START DATASET EXTRACT
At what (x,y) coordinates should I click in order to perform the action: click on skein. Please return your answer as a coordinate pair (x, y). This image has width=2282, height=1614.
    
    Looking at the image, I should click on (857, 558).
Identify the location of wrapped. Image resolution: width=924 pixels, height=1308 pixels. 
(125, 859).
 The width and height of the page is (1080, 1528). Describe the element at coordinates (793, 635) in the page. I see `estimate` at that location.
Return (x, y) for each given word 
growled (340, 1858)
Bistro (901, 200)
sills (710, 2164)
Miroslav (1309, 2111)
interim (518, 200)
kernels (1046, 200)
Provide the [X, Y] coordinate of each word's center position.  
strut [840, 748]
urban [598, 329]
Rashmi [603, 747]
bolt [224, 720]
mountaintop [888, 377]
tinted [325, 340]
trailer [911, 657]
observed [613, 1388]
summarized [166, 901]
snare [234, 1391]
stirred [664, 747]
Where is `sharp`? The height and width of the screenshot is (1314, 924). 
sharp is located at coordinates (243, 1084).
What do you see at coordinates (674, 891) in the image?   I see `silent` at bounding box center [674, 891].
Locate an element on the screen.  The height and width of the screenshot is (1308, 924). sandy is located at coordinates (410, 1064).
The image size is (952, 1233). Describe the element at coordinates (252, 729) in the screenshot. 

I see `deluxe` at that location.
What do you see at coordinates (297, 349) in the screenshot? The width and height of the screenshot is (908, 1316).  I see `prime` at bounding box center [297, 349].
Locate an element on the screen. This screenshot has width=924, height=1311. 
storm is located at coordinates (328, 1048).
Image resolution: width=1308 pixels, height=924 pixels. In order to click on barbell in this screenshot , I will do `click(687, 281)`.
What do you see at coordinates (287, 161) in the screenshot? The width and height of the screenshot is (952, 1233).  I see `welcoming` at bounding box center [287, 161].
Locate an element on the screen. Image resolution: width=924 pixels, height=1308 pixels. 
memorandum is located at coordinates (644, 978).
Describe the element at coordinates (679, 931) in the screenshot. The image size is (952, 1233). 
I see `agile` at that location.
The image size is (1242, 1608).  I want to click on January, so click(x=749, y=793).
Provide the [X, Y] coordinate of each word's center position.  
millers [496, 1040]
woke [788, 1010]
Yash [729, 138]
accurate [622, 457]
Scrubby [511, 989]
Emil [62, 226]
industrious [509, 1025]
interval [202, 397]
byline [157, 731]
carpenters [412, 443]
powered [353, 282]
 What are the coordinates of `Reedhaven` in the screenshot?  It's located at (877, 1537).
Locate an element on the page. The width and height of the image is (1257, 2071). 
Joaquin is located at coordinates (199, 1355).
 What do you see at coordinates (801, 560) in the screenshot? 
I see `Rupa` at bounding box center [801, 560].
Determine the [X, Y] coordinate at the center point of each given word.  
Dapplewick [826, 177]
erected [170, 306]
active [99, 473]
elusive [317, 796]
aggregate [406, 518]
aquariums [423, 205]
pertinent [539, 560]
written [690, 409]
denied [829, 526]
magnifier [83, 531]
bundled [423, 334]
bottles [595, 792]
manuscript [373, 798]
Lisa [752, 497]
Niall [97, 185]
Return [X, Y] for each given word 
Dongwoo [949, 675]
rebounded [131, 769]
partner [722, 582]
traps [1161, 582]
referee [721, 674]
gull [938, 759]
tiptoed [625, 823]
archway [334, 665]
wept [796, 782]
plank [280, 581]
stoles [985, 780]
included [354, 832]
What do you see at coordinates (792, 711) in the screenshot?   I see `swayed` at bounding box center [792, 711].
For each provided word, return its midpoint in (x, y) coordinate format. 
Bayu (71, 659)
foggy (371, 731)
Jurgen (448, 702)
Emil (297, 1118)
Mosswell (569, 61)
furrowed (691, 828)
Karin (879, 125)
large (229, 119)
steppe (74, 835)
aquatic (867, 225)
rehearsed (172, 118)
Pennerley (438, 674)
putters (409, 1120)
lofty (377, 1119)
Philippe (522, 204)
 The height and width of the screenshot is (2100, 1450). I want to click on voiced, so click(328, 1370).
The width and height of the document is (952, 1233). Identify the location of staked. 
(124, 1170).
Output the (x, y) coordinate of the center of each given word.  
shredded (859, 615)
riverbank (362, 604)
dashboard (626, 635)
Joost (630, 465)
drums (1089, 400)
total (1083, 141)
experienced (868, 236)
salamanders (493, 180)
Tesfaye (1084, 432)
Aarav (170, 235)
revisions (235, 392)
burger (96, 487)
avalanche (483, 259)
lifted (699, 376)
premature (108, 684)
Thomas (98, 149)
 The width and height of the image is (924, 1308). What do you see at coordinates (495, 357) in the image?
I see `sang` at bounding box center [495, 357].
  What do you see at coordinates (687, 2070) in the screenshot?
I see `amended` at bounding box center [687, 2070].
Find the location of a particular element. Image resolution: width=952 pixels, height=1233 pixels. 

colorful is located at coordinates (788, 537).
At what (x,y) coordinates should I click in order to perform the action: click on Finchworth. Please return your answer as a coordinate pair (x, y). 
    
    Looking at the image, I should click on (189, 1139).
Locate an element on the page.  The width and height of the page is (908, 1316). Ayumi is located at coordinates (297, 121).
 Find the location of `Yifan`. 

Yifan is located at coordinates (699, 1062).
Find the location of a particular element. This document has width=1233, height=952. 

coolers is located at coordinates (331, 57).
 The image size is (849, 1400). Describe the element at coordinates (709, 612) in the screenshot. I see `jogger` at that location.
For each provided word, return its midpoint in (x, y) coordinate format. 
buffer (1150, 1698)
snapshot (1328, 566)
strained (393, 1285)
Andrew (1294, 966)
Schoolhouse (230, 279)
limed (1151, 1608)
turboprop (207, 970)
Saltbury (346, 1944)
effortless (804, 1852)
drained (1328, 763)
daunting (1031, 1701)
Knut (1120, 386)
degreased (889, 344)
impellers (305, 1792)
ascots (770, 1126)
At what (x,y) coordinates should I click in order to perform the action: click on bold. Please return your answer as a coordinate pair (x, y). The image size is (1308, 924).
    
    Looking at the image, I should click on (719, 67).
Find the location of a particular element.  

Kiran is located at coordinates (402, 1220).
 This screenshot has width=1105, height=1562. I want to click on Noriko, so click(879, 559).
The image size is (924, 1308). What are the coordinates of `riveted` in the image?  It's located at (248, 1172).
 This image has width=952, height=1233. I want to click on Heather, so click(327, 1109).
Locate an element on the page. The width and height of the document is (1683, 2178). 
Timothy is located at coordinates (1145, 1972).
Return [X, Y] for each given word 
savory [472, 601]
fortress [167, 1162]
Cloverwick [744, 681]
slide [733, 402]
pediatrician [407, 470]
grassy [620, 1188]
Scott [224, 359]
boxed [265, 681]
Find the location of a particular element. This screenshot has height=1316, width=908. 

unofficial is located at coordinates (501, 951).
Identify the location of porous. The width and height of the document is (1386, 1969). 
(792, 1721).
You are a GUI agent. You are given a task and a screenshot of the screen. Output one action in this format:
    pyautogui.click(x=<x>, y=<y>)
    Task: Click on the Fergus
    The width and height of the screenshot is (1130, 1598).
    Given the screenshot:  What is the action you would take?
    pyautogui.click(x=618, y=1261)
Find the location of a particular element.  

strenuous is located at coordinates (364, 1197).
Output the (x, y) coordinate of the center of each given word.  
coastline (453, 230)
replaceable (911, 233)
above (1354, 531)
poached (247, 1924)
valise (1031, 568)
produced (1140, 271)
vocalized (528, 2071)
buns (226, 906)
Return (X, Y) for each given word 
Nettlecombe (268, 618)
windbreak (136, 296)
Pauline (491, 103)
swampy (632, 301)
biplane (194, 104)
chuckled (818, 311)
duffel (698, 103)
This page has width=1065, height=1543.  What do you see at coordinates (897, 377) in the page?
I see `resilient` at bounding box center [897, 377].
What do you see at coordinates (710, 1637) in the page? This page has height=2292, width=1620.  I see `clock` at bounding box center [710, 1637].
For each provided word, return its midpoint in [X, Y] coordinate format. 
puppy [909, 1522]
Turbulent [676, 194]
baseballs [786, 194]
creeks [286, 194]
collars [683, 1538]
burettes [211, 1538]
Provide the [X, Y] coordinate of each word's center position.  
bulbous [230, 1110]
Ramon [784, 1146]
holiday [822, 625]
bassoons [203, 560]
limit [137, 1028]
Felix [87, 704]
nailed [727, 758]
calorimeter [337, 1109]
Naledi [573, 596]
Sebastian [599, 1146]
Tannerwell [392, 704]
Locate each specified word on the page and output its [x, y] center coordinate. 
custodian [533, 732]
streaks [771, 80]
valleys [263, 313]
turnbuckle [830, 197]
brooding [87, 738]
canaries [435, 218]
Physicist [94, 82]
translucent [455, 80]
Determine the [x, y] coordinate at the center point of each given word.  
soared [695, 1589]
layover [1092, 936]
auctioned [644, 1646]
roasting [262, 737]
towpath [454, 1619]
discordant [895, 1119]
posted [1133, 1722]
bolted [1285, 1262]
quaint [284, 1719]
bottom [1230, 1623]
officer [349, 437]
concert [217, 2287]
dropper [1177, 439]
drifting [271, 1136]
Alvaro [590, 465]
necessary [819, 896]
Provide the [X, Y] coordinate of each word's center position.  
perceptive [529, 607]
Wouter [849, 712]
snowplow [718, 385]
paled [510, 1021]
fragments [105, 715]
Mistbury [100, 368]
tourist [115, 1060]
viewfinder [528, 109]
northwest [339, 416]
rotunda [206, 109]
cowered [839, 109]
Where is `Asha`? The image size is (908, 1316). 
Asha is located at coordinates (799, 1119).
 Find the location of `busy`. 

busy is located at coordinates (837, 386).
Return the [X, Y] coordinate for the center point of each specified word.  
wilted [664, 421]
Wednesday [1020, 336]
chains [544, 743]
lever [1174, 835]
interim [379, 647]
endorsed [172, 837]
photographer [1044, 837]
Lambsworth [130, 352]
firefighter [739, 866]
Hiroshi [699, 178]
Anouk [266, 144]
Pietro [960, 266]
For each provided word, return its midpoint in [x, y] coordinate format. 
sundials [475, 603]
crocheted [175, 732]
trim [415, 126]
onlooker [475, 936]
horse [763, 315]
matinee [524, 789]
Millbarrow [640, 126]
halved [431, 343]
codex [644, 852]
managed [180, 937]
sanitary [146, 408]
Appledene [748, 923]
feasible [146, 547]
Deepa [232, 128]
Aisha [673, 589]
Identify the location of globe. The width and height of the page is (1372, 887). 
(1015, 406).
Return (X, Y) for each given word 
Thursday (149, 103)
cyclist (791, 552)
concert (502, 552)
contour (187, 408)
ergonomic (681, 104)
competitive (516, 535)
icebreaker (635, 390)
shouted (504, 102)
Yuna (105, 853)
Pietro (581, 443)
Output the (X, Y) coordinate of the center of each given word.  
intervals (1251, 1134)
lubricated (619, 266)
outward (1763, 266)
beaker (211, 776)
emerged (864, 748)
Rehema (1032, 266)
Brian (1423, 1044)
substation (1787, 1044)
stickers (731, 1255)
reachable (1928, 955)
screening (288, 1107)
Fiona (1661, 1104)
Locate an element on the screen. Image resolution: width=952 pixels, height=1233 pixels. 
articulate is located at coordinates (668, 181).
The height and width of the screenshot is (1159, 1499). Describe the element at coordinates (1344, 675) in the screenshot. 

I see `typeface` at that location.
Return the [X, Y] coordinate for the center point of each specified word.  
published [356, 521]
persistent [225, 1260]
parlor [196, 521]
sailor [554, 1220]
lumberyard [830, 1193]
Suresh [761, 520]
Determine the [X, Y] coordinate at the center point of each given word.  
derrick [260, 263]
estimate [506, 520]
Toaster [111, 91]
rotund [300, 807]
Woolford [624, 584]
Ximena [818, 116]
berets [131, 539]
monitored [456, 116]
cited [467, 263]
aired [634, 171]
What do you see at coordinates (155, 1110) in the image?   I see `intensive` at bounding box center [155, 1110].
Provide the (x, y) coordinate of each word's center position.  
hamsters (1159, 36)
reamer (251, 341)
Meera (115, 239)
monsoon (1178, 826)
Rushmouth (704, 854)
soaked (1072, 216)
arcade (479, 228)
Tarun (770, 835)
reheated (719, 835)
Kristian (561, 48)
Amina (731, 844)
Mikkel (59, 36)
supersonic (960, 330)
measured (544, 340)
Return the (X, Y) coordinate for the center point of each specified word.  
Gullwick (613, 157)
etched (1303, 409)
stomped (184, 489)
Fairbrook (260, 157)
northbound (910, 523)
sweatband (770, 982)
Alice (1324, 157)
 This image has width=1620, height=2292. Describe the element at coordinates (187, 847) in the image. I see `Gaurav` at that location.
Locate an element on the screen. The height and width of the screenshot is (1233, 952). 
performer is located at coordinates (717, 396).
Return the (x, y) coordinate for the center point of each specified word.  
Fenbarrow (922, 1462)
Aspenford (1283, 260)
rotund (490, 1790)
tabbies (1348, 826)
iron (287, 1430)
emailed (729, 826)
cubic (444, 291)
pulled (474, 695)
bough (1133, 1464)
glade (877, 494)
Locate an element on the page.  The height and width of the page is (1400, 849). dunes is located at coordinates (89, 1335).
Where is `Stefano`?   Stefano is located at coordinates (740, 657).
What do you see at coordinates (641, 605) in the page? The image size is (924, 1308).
END DATASET EXTRACT
Could you return the lines starting at the line containing "coordinates (297, 121)." and ending at the line containing "Saltbury (346, 1944)", copied exactly and with nothing else?

Locate an element on the page.  The width and height of the page is (908, 1316). Ayumi is located at coordinates (297, 121).
 Find the location of `Yifan`. 

Yifan is located at coordinates (699, 1062).
Find the location of a particular element. This document has width=1233, height=952. 

coolers is located at coordinates (331, 57).
 The image size is (849, 1400). Describe the element at coordinates (709, 612) in the screenshot. I see `jogger` at that location.
For each provided word, return its midpoint in (x, y) coordinate format. 
buffer (1150, 1698)
snapshot (1328, 566)
strained (393, 1285)
Andrew (1294, 966)
Schoolhouse (230, 279)
limed (1151, 1608)
turboprop (207, 970)
Saltbury (346, 1944)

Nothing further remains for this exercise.